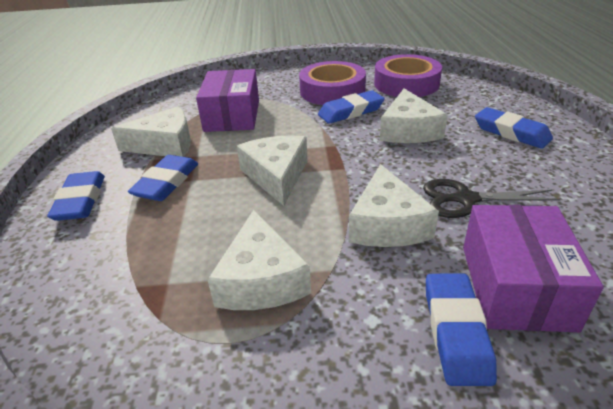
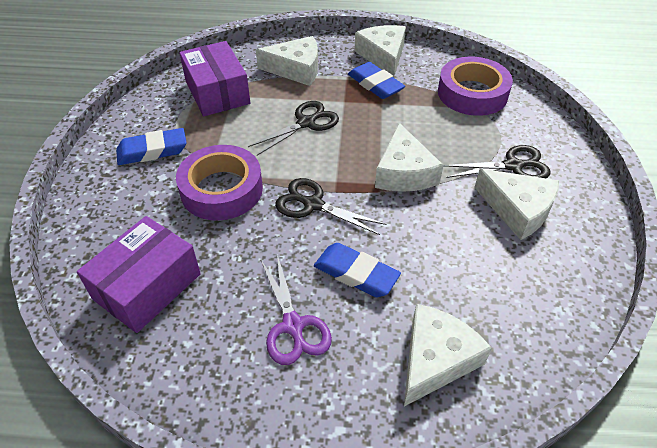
black scissors: 1 -> 3
blue eraser: 5 -> 3
purple scissors: 0 -> 1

§

### Task
Look through the material above for the word "scissors" and copy every line that has it.

### Result
black scissors: 1 -> 3
purple scissors: 0 -> 1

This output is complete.